# ASSIGNED TASK:
From the entries below, retype only the lines from the one with "in_second: [491, 200]" through the one with "in_second: [410, 767]", exactly as written.

Scene change data
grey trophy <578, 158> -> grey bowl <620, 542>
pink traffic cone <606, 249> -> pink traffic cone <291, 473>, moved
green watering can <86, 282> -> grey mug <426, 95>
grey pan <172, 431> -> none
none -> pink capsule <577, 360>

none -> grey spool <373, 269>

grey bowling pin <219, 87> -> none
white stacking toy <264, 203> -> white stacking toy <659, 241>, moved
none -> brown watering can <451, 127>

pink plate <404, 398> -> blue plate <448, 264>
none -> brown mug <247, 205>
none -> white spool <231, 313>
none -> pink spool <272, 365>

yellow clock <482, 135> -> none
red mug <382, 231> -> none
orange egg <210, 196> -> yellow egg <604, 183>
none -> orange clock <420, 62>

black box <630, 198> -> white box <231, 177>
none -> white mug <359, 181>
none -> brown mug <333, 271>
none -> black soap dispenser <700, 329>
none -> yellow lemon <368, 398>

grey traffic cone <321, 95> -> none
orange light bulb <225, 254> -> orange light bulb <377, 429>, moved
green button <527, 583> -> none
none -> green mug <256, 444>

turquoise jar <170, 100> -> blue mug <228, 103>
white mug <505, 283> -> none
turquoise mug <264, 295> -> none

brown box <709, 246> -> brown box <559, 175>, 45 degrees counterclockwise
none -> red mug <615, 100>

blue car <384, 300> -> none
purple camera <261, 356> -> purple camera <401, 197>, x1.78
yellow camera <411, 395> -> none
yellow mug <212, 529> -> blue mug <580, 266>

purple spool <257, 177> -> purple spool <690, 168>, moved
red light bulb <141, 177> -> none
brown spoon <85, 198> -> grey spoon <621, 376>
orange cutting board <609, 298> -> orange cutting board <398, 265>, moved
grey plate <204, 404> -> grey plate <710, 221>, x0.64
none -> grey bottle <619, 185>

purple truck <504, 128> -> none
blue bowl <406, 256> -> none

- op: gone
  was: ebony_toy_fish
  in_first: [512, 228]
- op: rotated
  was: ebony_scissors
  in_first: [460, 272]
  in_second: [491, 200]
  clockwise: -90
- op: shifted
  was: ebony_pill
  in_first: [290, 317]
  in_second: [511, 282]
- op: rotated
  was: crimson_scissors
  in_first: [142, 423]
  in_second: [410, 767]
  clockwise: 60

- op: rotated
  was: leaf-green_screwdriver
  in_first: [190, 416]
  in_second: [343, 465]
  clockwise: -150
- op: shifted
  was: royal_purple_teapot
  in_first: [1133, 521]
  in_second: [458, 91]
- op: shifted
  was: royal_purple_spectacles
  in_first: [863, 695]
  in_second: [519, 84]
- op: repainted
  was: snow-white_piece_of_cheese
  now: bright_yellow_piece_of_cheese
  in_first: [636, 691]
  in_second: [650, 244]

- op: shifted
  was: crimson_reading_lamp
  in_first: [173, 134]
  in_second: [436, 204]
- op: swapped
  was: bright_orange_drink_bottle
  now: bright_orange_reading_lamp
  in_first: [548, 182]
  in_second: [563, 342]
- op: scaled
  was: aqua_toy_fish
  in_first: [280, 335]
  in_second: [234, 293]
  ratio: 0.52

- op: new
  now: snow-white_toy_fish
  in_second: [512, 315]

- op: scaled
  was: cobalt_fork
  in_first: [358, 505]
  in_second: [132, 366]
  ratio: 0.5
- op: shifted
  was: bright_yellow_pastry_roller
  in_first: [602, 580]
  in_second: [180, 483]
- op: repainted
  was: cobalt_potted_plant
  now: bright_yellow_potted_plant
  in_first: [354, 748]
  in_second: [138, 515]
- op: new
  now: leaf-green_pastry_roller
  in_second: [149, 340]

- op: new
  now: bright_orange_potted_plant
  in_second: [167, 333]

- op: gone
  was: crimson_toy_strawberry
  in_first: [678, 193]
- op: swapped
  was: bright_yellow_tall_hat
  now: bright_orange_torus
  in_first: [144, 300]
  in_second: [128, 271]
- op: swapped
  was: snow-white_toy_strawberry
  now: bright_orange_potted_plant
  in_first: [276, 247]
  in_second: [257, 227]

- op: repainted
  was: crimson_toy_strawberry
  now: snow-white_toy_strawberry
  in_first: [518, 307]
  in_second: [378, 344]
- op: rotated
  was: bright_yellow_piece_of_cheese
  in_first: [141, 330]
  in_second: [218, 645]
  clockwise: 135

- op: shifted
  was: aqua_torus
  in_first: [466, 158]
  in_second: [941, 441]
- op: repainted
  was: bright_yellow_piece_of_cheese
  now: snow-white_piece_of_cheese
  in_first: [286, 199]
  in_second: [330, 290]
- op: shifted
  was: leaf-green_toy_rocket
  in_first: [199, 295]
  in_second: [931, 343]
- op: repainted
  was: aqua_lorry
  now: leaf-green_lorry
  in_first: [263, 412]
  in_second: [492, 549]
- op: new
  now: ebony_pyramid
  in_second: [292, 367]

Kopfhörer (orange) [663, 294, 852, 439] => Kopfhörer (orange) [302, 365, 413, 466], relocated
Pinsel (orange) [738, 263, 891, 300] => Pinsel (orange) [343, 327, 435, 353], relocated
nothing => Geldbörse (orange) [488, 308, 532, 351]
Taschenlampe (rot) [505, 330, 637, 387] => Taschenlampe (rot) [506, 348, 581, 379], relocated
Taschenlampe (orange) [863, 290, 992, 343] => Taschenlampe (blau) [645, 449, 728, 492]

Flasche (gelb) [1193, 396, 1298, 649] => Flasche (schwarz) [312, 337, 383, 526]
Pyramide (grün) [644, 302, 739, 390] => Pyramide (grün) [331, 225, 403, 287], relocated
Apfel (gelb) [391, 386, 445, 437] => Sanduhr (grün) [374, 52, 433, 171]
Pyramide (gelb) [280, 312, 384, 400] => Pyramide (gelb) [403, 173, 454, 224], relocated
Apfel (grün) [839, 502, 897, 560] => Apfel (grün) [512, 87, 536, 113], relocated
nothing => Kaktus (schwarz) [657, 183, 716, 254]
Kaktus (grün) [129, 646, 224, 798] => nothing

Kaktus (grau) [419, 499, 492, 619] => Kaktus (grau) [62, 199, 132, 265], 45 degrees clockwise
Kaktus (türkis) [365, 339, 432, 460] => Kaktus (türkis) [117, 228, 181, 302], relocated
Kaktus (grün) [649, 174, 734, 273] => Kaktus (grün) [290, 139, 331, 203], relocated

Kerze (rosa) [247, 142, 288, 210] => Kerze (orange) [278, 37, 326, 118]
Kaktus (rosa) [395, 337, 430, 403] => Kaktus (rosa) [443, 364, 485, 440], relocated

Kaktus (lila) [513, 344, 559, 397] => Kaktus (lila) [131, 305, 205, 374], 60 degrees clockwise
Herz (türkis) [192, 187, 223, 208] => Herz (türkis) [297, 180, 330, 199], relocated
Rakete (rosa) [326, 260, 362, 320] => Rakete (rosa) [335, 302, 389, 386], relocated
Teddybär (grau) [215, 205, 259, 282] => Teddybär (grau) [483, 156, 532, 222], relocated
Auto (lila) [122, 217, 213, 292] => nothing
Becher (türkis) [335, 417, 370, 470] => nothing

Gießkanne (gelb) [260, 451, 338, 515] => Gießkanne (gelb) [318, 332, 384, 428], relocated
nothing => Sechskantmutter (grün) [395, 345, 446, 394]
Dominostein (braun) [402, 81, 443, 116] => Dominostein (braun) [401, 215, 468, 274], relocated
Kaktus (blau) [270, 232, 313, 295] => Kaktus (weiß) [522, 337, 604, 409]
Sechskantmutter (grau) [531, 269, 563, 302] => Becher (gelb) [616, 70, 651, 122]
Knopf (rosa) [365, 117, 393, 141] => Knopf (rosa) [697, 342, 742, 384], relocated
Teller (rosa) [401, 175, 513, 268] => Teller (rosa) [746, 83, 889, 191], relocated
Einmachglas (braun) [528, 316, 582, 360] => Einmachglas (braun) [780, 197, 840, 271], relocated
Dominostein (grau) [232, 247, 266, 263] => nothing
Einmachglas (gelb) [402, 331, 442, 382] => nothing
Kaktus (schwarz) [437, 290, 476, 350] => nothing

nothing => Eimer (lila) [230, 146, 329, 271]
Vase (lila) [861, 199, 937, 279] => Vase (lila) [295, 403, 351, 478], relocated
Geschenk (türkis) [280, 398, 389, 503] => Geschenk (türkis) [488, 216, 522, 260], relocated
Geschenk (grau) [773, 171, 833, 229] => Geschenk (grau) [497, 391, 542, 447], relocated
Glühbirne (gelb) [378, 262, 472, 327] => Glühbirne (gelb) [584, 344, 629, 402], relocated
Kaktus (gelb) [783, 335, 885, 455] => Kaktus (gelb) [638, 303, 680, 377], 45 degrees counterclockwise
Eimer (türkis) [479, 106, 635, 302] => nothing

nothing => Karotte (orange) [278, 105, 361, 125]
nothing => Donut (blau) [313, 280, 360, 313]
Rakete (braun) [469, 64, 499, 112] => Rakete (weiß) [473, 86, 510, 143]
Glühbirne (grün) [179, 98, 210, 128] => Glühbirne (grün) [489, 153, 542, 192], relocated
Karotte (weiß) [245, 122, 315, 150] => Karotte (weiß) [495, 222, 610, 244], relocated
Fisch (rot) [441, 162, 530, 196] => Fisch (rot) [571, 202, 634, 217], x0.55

# ANSWER SECTION:
  in_second: [491, 200]
  clockwise: -90
- op: shifted
  was: ebony_pill
  in_first: [290, 317]
  in_second: [511, 282]
- op: rotated
  was: crimson_scissors
  in_first: [142, 423]
  in_second: [410, 767]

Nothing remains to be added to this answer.